HOW TO COMPLETE THIS TASK:
The records that follow must be repeated exactly, minus the images.

----------

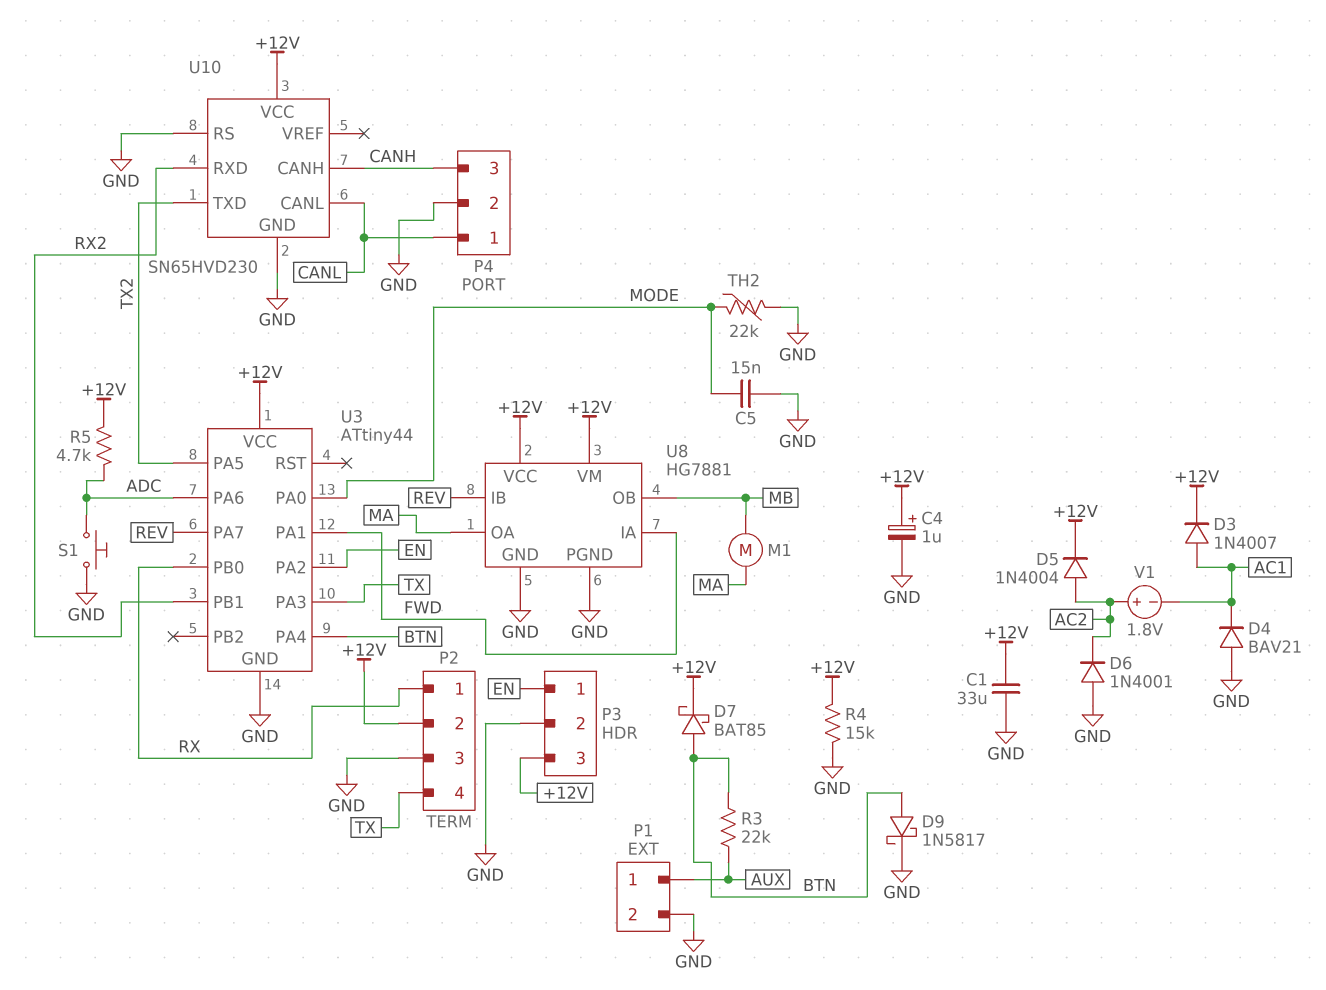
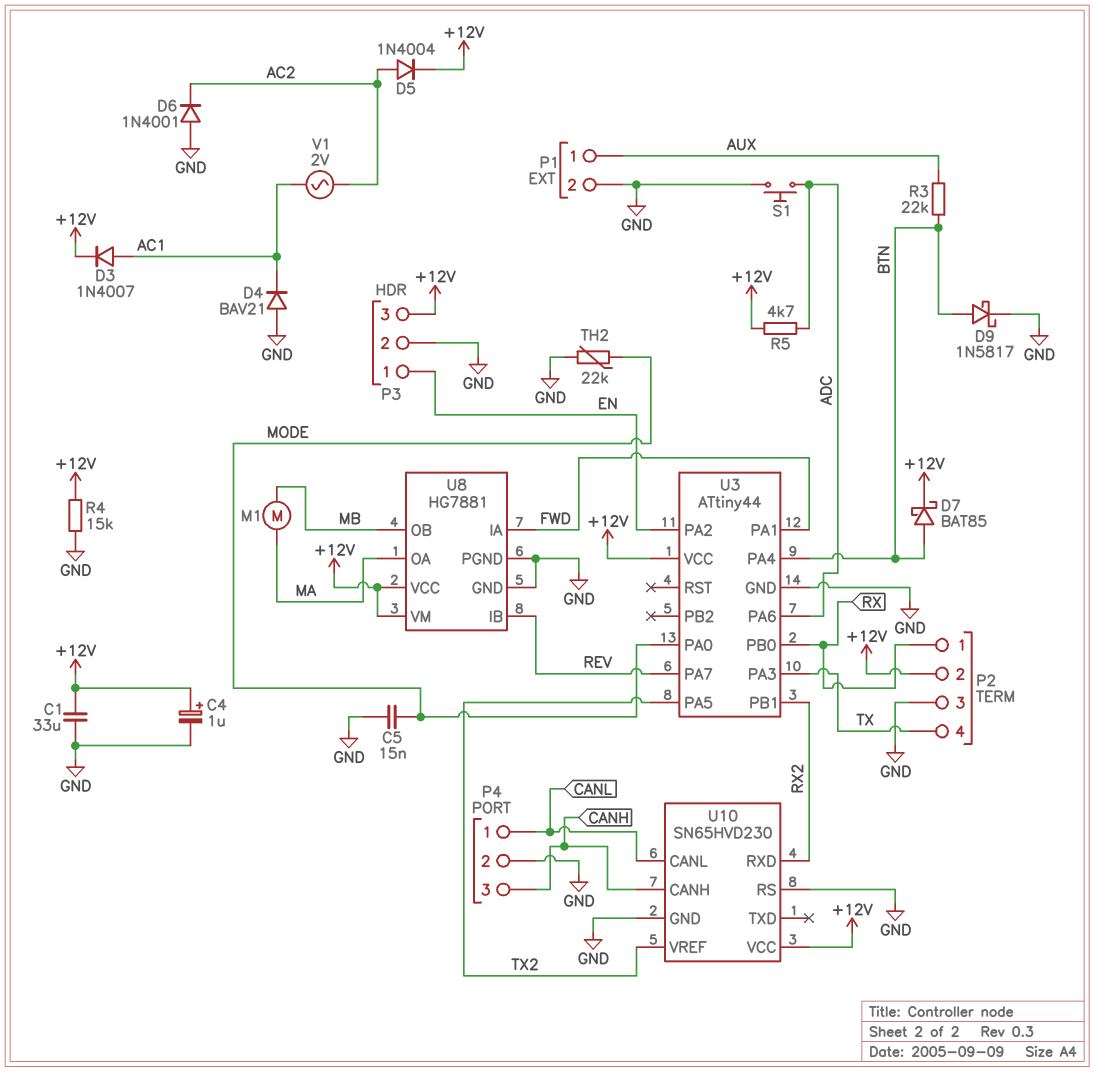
U10 pin TXD: TX2 -> none
U10 pin VREF: none -> TX2
V1: 1.8V (plus AC2, minus AC1) -> AC 2V (AC1, AC2)

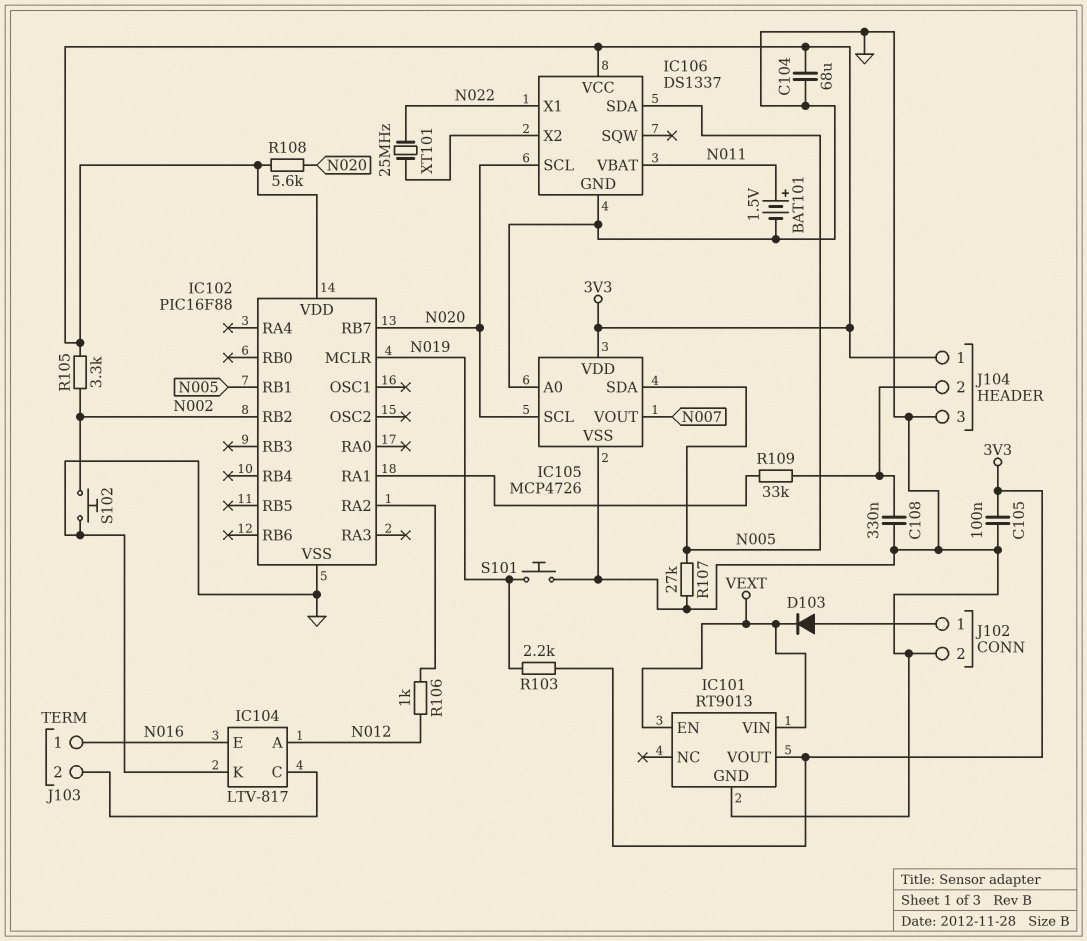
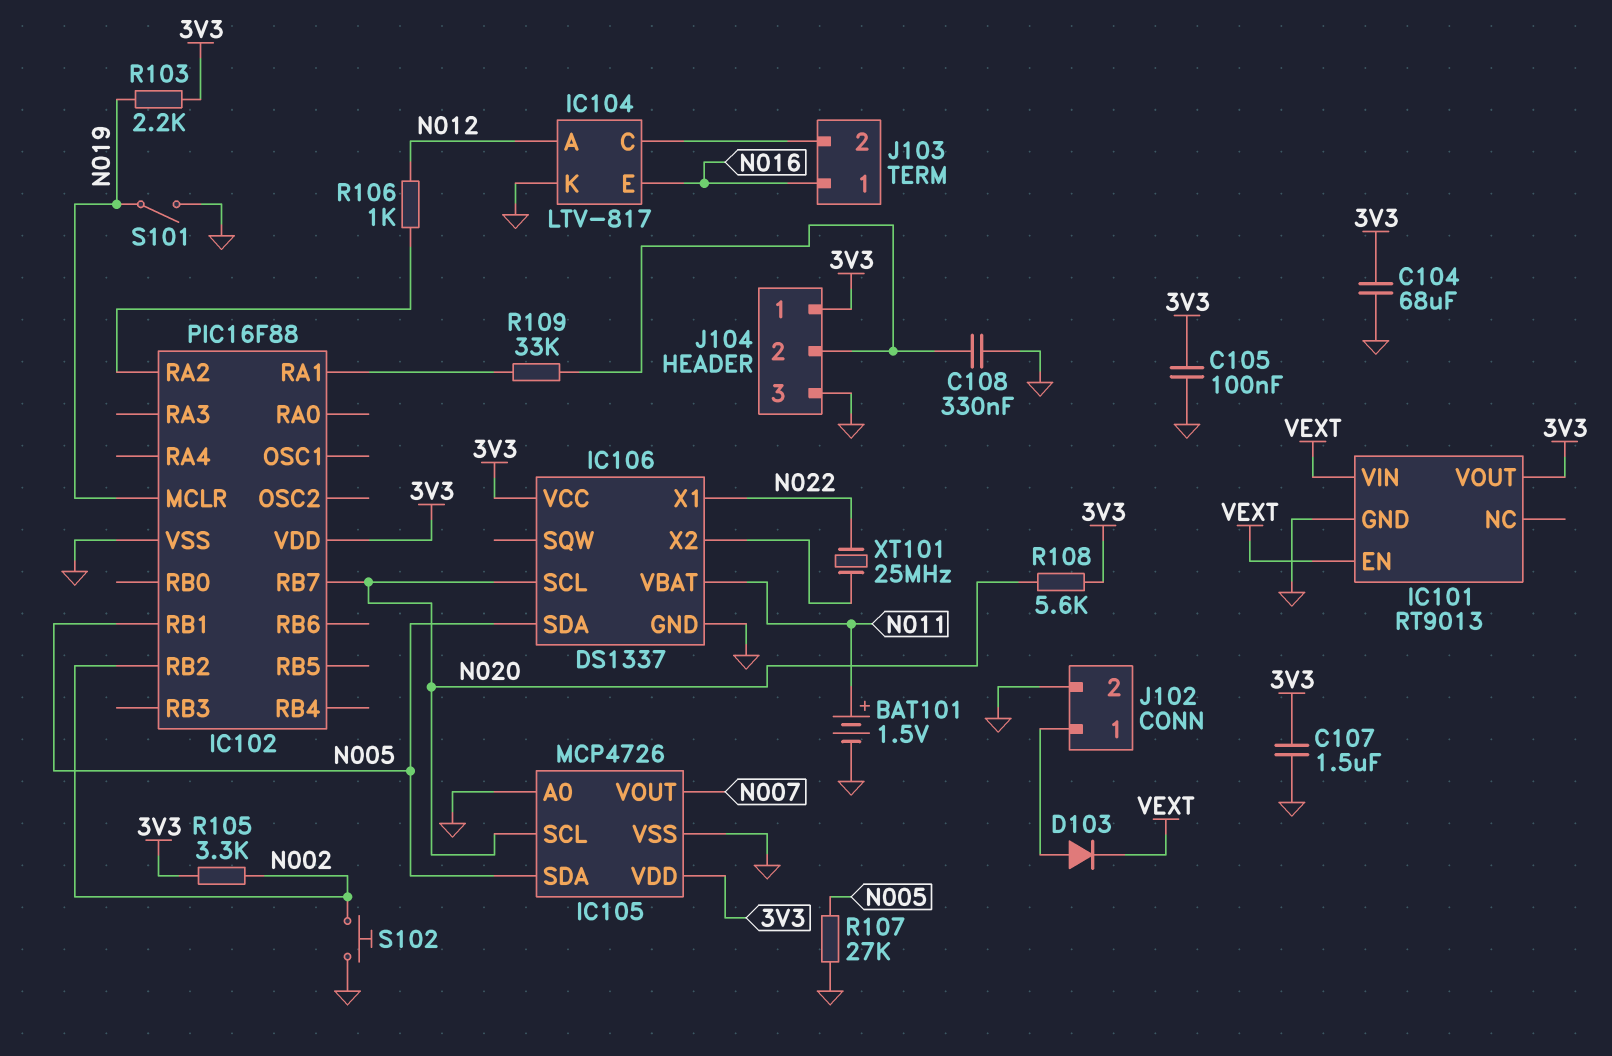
C107: none -> 1.5uF (3V3, GND)
S101: button (GND, N019) -> switch (GND, N019)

----------

THE ANSWER:
U10 pin TXD: TX2 -> none
U10 pin VREF: none -> TX2
V1: 1.8V (plus AC2, minus AC1) -> AC 2V (AC1, AC2)

C107: none -> 1.5uF (3V3, GND)
S101: button (GND, N019) -> switch (GND, N019)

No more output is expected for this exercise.